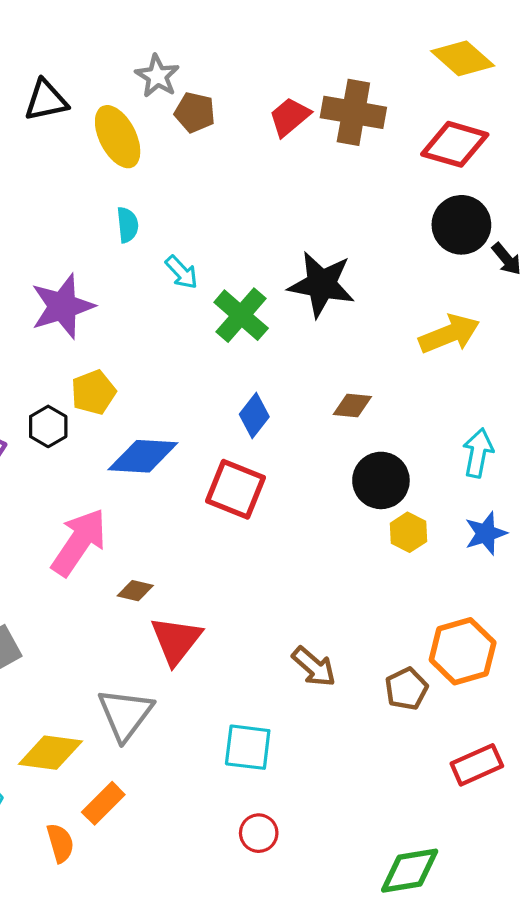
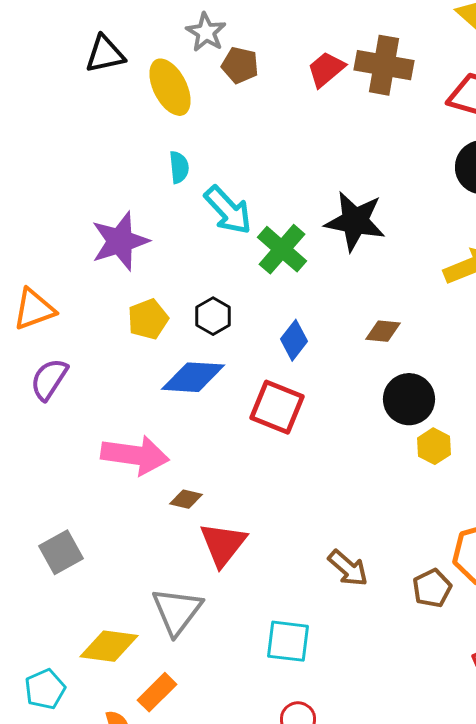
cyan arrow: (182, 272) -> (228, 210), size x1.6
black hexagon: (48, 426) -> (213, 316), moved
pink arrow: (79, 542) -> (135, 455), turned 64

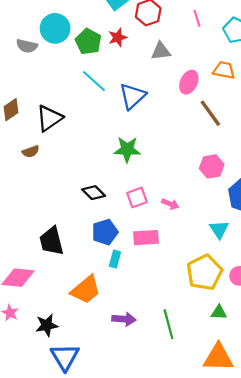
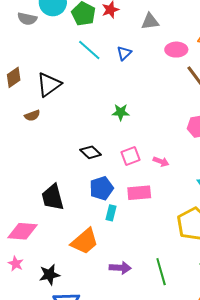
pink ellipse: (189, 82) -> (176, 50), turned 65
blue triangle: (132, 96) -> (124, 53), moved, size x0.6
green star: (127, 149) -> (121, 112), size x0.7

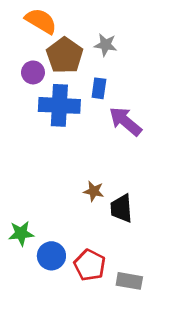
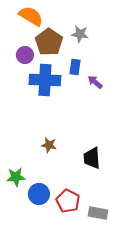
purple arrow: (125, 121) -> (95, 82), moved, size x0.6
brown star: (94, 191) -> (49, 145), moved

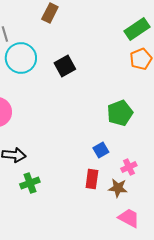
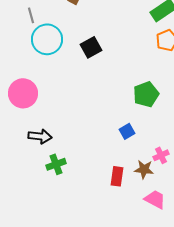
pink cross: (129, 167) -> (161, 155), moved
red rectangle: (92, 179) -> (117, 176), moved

****

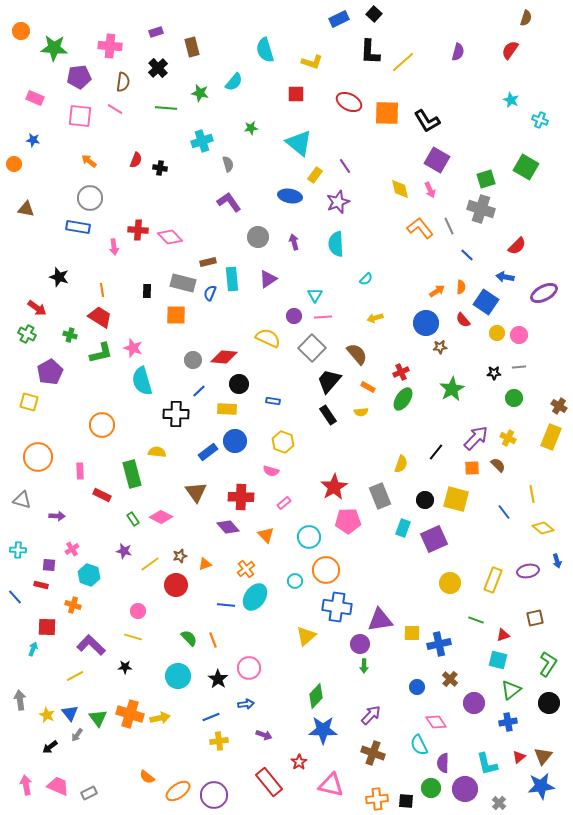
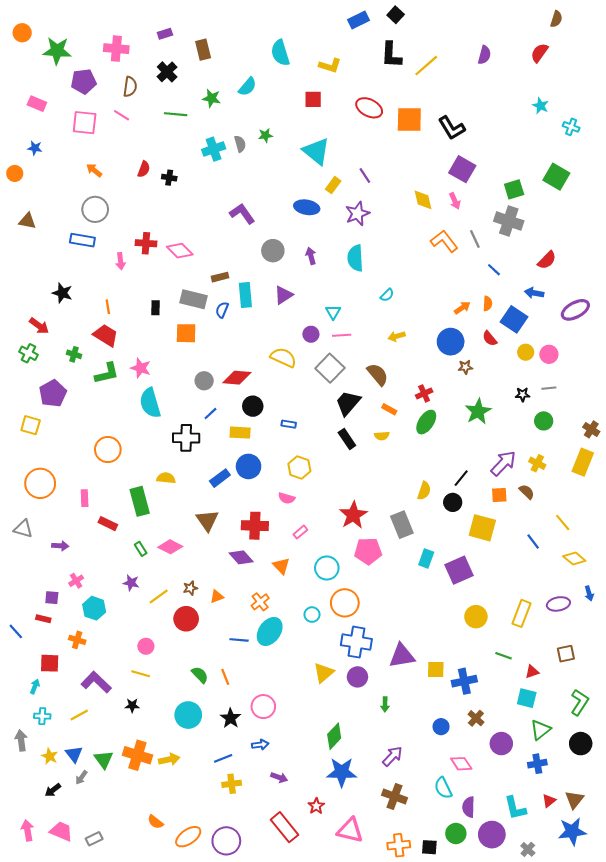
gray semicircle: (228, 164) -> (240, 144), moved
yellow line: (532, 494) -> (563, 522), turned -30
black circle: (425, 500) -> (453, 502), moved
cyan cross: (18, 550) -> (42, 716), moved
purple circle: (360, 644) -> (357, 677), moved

****

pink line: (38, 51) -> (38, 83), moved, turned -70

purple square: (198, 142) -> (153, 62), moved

****

Assignment => Leaving out all pictures, set down exactly the lines of the material above, from the line with "pink arrow: (79, 542)" to the line with "green star: (127, 149)" inclusive, and no others.

Exercise output =>
pink arrow: (79, 542) -> (135, 455), turned 64

pink ellipse: (189, 82) -> (176, 50), turned 65
blue triangle: (132, 96) -> (124, 53), moved, size x0.6
green star: (127, 149) -> (121, 112), size x0.7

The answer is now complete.